Instructions to follow: Only lines containing "button" are wanted from the data below. Copy those lines.
=== Begin Enclosure ===
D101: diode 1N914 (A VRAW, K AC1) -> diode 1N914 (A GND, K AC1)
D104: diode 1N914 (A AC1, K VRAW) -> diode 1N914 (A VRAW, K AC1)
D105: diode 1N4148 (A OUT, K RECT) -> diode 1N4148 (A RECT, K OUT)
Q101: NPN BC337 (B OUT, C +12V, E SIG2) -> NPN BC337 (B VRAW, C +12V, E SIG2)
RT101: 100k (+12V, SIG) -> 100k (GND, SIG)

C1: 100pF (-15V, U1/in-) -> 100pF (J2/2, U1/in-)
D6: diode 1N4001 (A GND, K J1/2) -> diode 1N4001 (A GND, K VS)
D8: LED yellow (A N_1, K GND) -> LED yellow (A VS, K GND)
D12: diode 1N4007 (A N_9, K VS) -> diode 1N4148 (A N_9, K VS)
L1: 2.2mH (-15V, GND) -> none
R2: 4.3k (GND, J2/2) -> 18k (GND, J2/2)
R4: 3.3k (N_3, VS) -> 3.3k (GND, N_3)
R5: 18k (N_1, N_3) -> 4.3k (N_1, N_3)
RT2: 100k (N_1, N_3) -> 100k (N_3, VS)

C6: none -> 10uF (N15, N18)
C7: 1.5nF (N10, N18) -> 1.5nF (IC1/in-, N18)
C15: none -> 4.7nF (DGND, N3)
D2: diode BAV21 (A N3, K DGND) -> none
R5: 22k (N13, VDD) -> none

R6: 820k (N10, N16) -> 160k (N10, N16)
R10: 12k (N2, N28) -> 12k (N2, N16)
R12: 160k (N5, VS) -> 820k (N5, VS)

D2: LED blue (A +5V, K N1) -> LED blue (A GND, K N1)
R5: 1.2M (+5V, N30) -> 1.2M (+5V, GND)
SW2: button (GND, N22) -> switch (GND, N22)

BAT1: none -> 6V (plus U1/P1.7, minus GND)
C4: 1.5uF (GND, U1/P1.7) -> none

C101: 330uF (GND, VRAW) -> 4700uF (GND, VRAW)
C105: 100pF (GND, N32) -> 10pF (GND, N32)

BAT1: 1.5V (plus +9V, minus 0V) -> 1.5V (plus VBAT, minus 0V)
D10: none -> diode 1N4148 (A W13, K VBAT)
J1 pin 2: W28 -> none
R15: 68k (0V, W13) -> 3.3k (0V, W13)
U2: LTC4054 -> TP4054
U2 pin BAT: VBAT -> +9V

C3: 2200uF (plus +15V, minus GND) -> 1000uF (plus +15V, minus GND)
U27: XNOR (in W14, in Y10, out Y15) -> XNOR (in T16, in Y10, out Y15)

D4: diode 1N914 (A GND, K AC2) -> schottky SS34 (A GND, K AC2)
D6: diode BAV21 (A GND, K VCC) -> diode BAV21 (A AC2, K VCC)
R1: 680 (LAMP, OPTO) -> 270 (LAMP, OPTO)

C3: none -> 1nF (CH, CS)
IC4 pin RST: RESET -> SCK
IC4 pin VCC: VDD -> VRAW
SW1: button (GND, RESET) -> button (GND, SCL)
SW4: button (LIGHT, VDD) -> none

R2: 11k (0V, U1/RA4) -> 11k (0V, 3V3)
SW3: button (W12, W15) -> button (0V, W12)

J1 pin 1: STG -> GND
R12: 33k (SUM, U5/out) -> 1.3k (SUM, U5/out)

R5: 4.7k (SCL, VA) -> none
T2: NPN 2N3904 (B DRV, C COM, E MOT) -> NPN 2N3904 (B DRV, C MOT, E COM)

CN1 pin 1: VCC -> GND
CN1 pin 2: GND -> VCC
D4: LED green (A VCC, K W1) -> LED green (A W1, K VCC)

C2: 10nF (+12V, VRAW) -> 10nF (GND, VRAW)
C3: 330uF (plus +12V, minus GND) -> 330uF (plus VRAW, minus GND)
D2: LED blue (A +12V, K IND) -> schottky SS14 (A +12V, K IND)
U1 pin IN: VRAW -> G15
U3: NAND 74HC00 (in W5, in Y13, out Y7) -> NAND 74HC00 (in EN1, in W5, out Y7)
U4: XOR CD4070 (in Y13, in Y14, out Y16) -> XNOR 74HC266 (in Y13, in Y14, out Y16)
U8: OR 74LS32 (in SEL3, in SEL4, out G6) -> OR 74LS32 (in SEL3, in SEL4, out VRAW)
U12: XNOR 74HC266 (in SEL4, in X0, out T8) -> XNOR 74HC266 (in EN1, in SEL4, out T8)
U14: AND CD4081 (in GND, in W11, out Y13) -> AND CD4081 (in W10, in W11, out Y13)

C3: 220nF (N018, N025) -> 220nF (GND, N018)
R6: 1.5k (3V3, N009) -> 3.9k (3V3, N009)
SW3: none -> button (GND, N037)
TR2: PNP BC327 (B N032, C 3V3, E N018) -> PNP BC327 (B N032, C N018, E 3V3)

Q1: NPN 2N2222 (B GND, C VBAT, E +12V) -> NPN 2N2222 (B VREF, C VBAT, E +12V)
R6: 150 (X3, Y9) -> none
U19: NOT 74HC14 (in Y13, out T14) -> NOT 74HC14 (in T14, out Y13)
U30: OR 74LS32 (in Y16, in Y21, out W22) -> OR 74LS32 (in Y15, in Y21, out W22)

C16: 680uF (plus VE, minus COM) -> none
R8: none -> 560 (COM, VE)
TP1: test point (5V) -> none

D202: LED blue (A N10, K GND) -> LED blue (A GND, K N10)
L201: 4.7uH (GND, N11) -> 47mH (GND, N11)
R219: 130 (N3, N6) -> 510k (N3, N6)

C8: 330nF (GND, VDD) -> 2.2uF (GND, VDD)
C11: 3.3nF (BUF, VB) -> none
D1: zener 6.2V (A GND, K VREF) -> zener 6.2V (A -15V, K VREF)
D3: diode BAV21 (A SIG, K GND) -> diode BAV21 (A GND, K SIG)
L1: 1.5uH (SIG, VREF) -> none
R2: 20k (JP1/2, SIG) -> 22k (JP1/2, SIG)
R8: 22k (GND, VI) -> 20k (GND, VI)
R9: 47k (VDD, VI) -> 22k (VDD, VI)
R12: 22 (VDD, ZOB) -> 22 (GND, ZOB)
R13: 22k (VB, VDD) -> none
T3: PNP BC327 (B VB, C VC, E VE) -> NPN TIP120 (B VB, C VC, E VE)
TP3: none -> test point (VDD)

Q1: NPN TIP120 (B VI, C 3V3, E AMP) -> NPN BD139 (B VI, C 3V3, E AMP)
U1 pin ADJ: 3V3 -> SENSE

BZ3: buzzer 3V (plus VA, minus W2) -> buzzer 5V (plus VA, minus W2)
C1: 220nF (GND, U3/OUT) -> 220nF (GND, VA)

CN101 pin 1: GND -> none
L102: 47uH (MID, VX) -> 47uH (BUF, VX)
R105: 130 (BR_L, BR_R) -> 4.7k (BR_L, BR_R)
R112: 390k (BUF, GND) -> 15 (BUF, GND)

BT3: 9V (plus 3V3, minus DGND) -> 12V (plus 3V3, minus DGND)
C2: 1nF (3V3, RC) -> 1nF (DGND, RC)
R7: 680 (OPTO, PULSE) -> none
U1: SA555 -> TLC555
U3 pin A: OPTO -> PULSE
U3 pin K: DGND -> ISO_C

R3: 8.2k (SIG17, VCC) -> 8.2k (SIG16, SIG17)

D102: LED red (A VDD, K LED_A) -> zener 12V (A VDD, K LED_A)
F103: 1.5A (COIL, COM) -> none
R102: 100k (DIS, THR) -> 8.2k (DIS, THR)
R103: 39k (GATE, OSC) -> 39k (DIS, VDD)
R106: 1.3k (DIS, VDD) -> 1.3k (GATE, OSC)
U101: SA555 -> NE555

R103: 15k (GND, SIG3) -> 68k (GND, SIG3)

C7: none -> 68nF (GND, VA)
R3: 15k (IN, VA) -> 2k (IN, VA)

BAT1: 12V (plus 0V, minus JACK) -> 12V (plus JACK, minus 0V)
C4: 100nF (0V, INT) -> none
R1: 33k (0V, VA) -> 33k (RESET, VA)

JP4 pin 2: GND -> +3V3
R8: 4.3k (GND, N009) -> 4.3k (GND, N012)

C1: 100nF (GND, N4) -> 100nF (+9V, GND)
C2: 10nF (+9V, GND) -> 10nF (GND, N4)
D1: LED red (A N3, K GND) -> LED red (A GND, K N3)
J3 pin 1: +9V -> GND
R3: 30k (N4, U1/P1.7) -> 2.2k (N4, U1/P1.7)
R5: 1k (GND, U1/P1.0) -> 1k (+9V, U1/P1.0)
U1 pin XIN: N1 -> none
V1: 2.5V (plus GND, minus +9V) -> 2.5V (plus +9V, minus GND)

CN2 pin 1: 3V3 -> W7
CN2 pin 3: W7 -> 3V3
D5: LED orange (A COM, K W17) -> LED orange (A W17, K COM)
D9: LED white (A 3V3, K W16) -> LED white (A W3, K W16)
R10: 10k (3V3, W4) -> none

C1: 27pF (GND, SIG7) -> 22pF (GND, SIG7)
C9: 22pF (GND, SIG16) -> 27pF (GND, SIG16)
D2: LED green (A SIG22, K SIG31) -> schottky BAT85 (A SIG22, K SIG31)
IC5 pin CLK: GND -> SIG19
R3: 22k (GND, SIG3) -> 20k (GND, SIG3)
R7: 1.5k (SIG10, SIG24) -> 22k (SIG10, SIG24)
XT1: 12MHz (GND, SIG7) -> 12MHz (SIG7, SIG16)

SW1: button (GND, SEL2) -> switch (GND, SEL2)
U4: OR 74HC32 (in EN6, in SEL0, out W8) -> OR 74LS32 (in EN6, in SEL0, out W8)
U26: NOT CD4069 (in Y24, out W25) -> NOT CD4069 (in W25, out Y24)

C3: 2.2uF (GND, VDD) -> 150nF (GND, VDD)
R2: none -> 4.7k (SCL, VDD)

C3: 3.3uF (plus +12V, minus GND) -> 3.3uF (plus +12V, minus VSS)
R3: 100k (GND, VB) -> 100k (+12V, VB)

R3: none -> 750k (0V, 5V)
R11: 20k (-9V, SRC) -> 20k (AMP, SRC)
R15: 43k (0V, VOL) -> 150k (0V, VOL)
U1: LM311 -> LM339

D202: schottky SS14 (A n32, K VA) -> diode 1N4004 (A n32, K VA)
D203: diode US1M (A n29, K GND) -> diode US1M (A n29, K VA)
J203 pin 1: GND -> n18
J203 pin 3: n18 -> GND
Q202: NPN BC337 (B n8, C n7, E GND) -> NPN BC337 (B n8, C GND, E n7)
=== End Enclosure ===
Result for this task:
SW2: button (GND, N22) -> switch (GND, N22)
SW1: button (GND, RESET) -> button (GND, SCL)
SW4: button (LIGHT, VDD) -> none
SW3: button (W12, W15) -> button (0V, W12)
SW3: none -> button (GND, N037)
SW1: button (GND, SEL2) -> switch (GND, SEL2)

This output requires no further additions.